*** Opening Data shown ***

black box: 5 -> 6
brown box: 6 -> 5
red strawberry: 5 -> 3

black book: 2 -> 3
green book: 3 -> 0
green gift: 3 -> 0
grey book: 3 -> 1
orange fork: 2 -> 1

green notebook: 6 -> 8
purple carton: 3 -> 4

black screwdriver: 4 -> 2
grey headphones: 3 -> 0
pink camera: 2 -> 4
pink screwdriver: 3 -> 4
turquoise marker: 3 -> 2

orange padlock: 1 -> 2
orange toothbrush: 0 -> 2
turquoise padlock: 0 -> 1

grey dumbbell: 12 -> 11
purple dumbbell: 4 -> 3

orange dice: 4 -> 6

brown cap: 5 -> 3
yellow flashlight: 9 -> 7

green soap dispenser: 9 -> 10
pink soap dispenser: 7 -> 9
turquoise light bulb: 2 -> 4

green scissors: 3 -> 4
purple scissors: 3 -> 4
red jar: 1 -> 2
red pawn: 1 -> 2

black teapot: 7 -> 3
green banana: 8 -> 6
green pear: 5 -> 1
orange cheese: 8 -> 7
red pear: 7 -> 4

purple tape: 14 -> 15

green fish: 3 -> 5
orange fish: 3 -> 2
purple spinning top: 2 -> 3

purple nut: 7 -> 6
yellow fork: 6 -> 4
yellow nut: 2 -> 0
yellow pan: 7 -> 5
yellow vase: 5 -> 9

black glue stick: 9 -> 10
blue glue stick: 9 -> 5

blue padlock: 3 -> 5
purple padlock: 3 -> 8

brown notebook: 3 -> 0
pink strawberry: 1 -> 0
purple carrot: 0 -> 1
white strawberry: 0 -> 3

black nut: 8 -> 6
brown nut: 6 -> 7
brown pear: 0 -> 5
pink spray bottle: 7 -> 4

*** Closing Data shown ***

◆ **Prompt**: From the records above, please extract every line and repeat it exactly.

◆ **Expected answer**:
black box: 5 -> 6
brown box: 6 -> 5
red strawberry: 5 -> 3

black book: 2 -> 3
green book: 3 -> 0
green gift: 3 -> 0
grey book: 3 -> 1
orange fork: 2 -> 1

green notebook: 6 -> 8
purple carton: 3 -> 4

black screwdriver: 4 -> 2
grey headphones: 3 -> 0
pink camera: 2 -> 4
pink screwdriver: 3 -> 4
turquoise marker: 3 -> 2

orange padlock: 1 -> 2
orange toothbrush: 0 -> 2
turquoise padlock: 0 -> 1

grey dumbbell: 12 -> 11
purple dumbbell: 4 -> 3

orange dice: 4 -> 6

brown cap: 5 -> 3
yellow flashlight: 9 -> 7

green soap dispenser: 9 -> 10
pink soap dispenser: 7 -> 9
turquoise light bulb: 2 -> 4

green scissors: 3 -> 4
purple scissors: 3 -> 4
red jar: 1 -> 2
red pawn: 1 -> 2

black teapot: 7 -> 3
green banana: 8 -> 6
green pear: 5 -> 1
orange cheese: 8 -> 7
red pear: 7 -> 4

purple tape: 14 -> 15

green fish: 3 -> 5
orange fish: 3 -> 2
purple spinning top: 2 -> 3

purple nut: 7 -> 6
yellow fork: 6 -> 4
yellow nut: 2 -> 0
yellow pan: 7 -> 5
yellow vase: 5 -> 9

black glue stick: 9 -> 10
blue glue stick: 9 -> 5

blue padlock: 3 -> 5
purple padlock: 3 -> 8

brown notebook: 3 -> 0
pink strawberry: 1 -> 0
purple carrot: 0 -> 1
white strawberry: 0 -> 3

black nut: 8 -> 6
brown nut: 6 -> 7
brown pear: 0 -> 5
pink spray bottle: 7 -> 4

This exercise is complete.